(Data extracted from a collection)
######

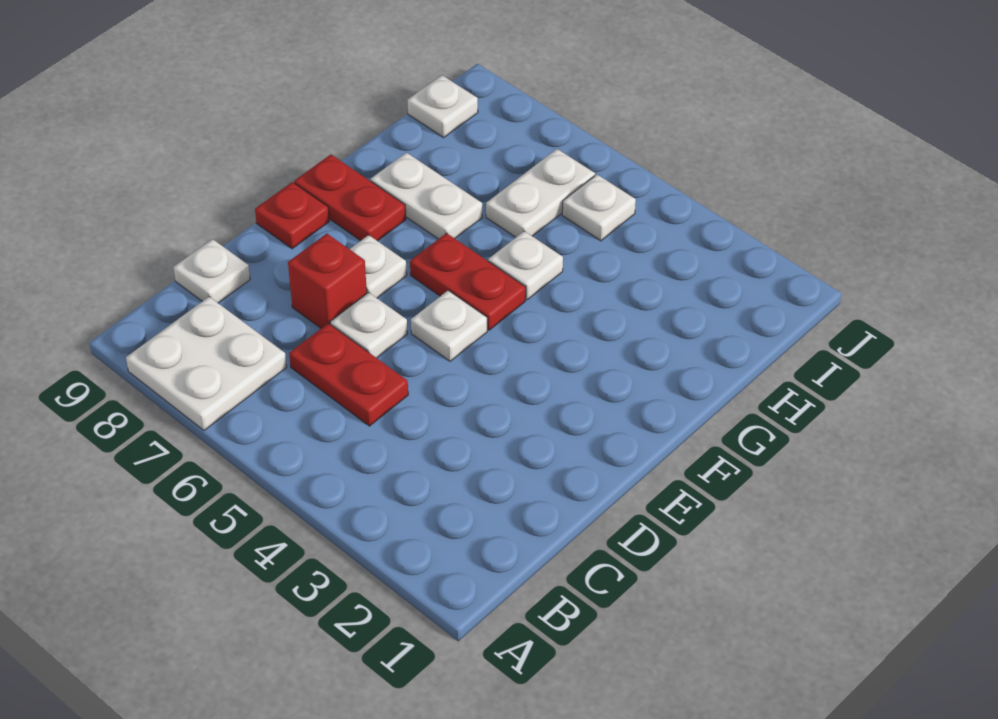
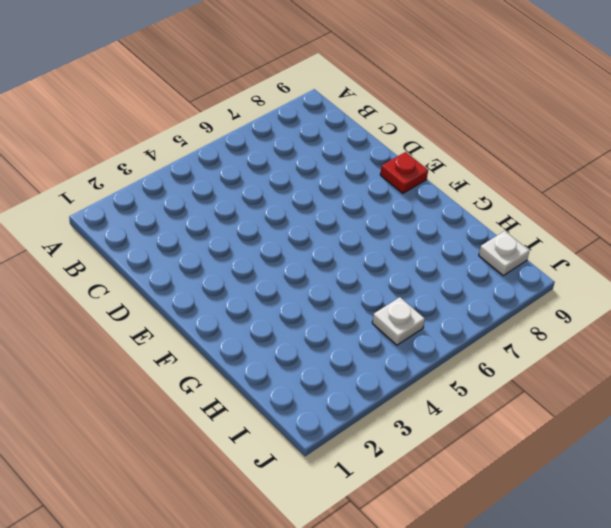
none -> white plate A7:B8 level 1
none -> red plate C5:C6 level 1
none -> white plate C9 level 1

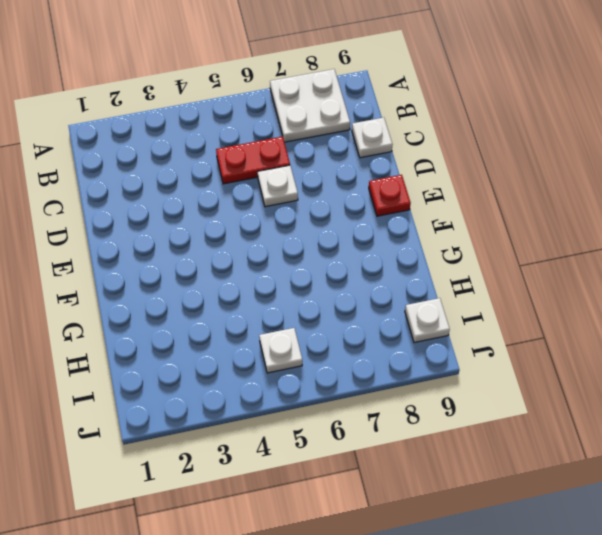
none -> red brick D7 level 1
none -> white plate E5 level 1
none -> white plate E7 level 1

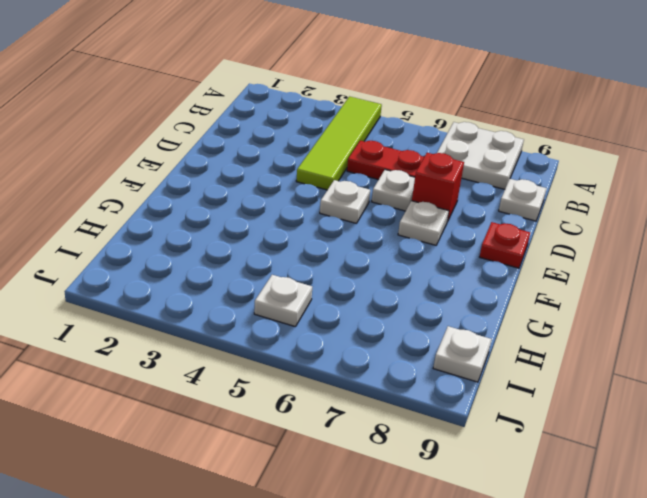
lime tile A4:D4 level 1 -> none
none -> red plate F5:F6 level 1
none -> red plate F8:F9 level 1
none -> white plate G5 level 1

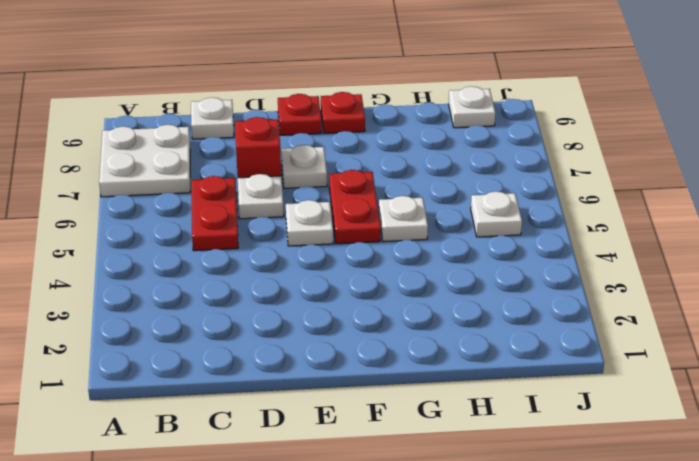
red plate F9 level 1 -> red plate F8:F9 level 1
none -> white plate G7:G8 level 1
none -> white plate H6:I6 level 1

######

» HOW TO COMPLETE THIS TASK
All that is needed is the data above, repeated exactly, without the pictures.

» RESPONSE AREA
none -> white plate A7:B8 level 1
none -> red plate C5:C6 level 1
none -> white plate C9 level 1

none -> red brick D7 level 1
none -> white plate E5 level 1
none -> white plate E7 level 1

lime tile A4:D4 level 1 -> none
none -> red plate F5:F6 level 1
none -> red plate F8:F9 level 1
none -> white plate G5 level 1

red plate F9 level 1 -> red plate F8:F9 level 1
none -> white plate G7:G8 level 1
none -> white plate H6:I6 level 1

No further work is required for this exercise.